Collected data
▬▬▬▬▬▬▬▬▬▬

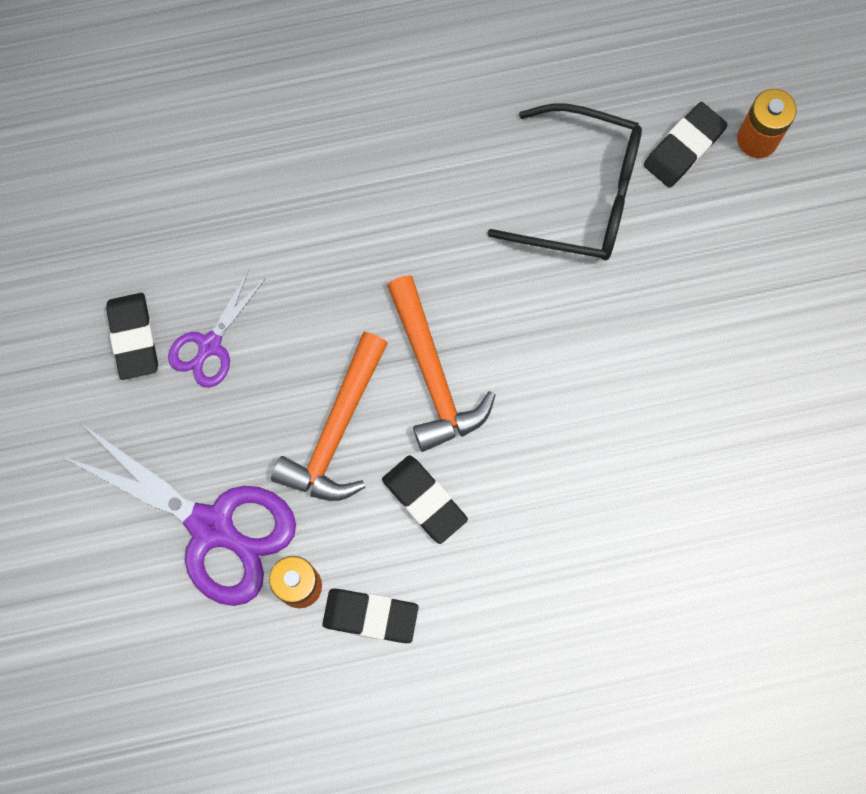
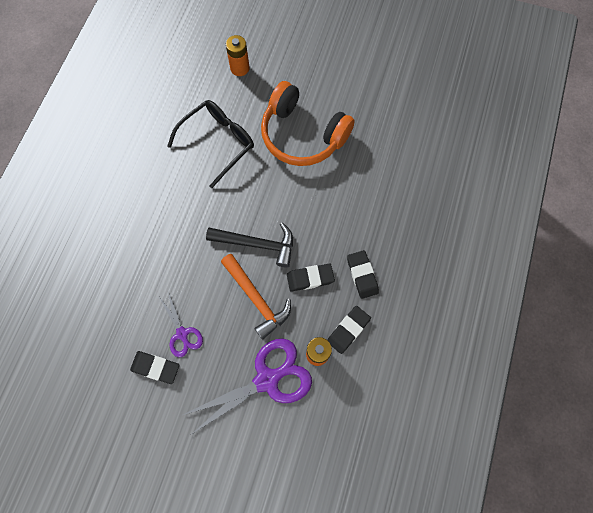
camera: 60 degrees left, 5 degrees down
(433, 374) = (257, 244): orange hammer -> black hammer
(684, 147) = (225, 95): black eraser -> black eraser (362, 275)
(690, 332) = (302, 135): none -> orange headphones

▬▬▬▬▬▬▬▬▬▬

Work required
All lines of the material that contain the string "black" are to be copied.

Task answer
(433, 374) = (257, 244): orange hammer -> black hammer
(684, 147) = (225, 95): black eraser -> black eraser (362, 275)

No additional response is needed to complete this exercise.